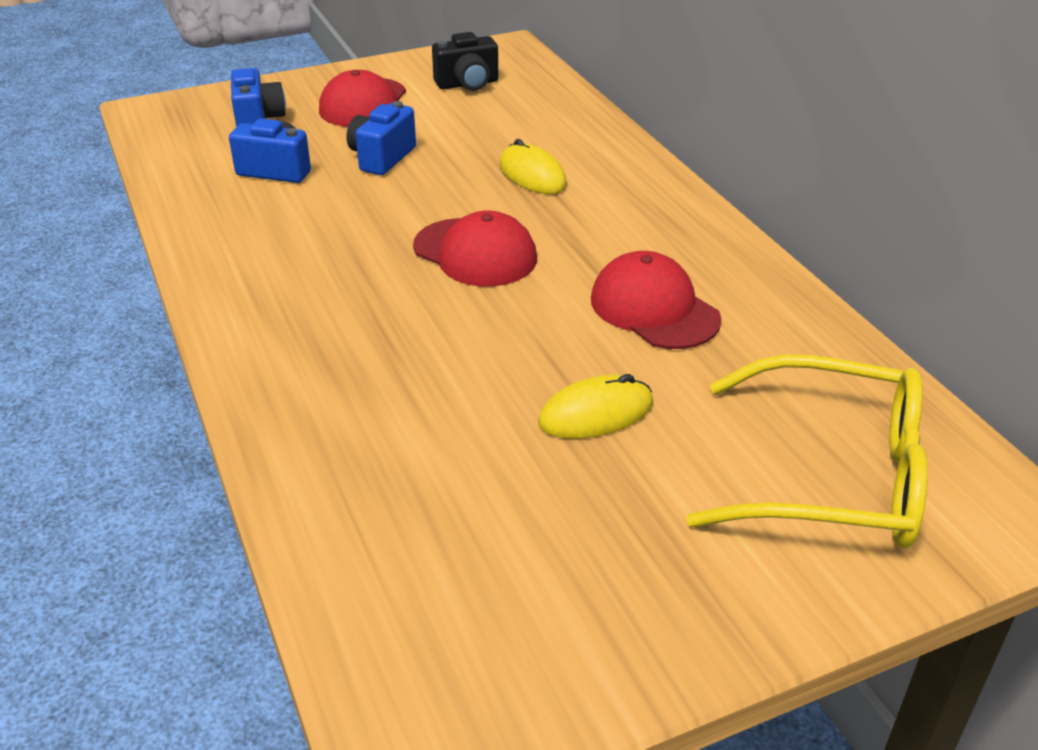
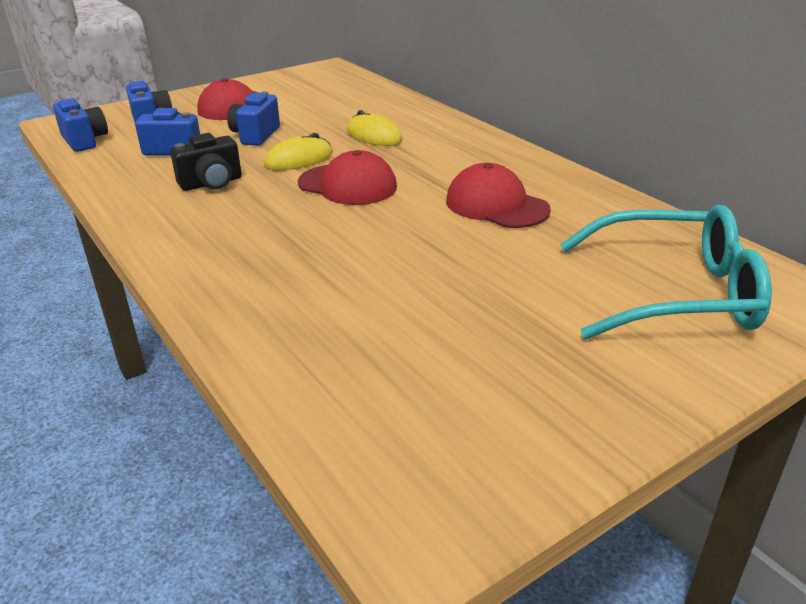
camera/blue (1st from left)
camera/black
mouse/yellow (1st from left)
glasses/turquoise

◆ ◆ ◆

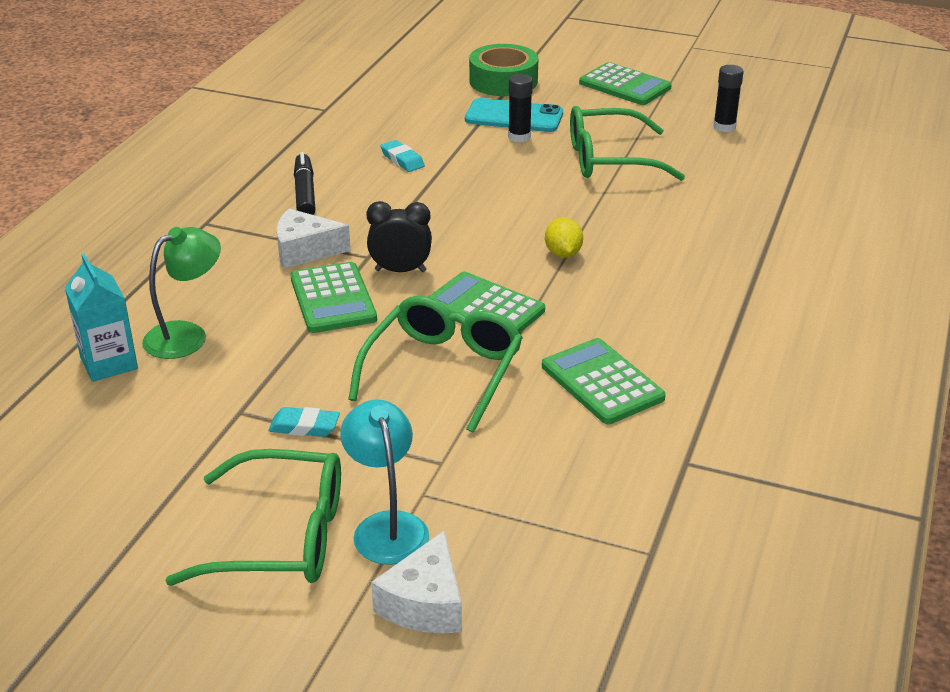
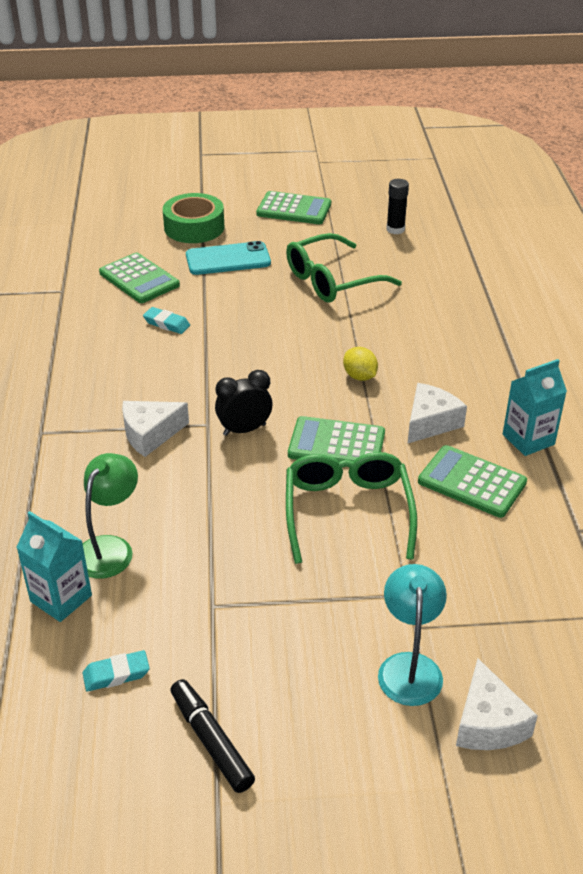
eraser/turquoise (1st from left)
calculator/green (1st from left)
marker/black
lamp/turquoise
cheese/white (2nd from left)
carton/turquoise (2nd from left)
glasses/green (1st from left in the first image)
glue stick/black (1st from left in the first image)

◆ ◆ ◆

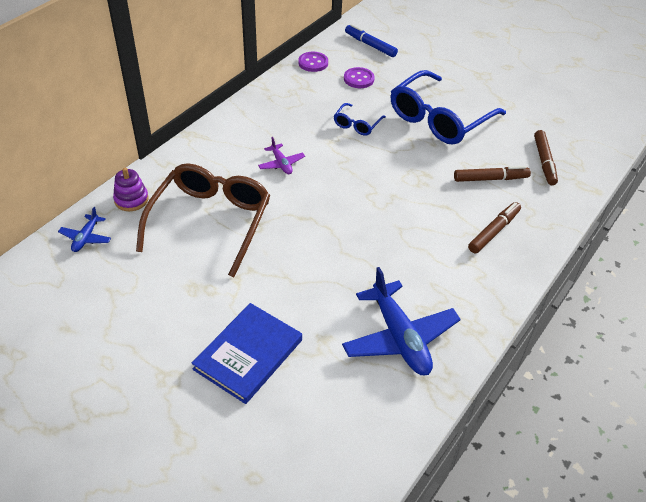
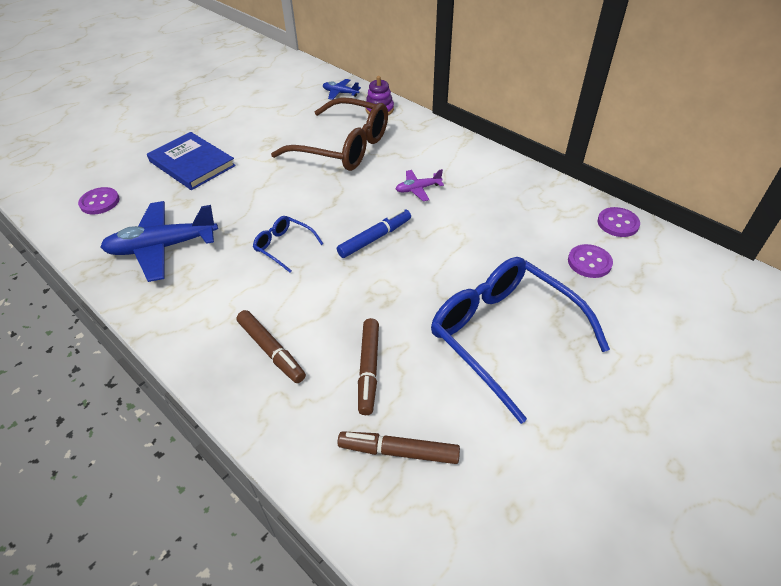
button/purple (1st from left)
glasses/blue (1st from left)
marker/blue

◆ ◆ ◆

Extract the lines of the preceding material that run from the line with "carton/turquoise (2nd from left)" through the line with "glue stick/black (1st", inclusive, reproducing them exactly and adding nothing.

carton/turquoise (2nd from left)
glasses/green (1st from left in the first image)
glue stick/black (1st from left in the first image)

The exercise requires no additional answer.